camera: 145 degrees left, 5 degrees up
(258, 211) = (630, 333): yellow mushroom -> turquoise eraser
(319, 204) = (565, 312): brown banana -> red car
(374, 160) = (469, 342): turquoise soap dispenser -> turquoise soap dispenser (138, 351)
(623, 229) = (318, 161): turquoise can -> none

* * *

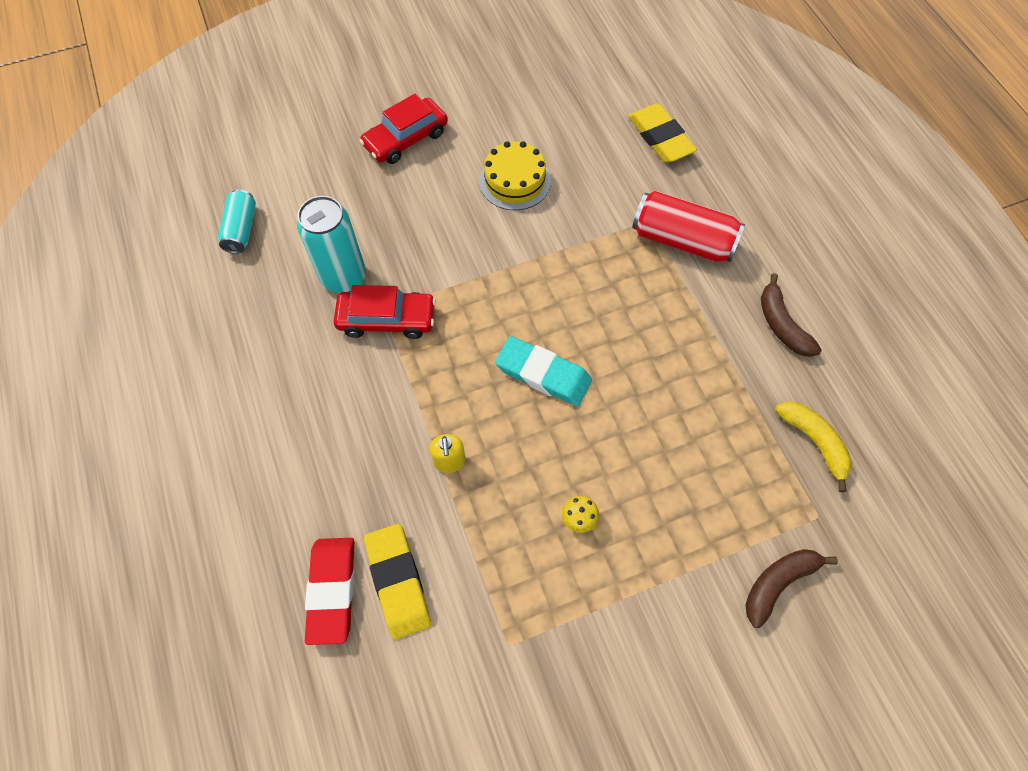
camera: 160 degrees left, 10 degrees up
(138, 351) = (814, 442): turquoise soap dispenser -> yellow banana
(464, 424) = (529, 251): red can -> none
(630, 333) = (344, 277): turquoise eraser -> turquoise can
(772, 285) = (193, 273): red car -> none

* * *

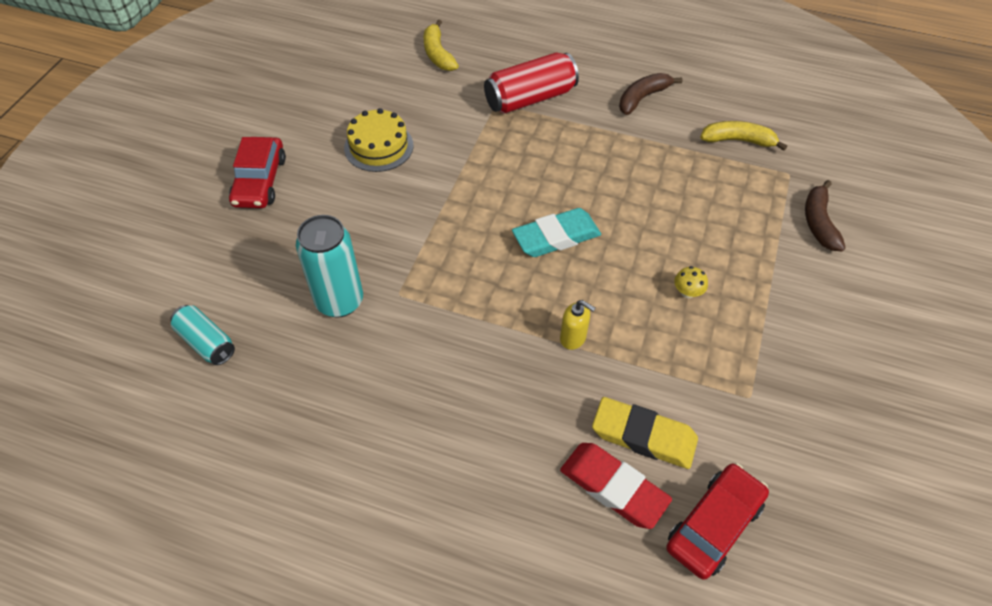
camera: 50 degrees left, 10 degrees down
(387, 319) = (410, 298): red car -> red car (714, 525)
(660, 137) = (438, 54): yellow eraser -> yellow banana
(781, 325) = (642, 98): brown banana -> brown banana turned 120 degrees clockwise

EXERCISE: Look through the entries above and count each line holding "degrees"; report the count alone.

WRITTEN ANSWER: 4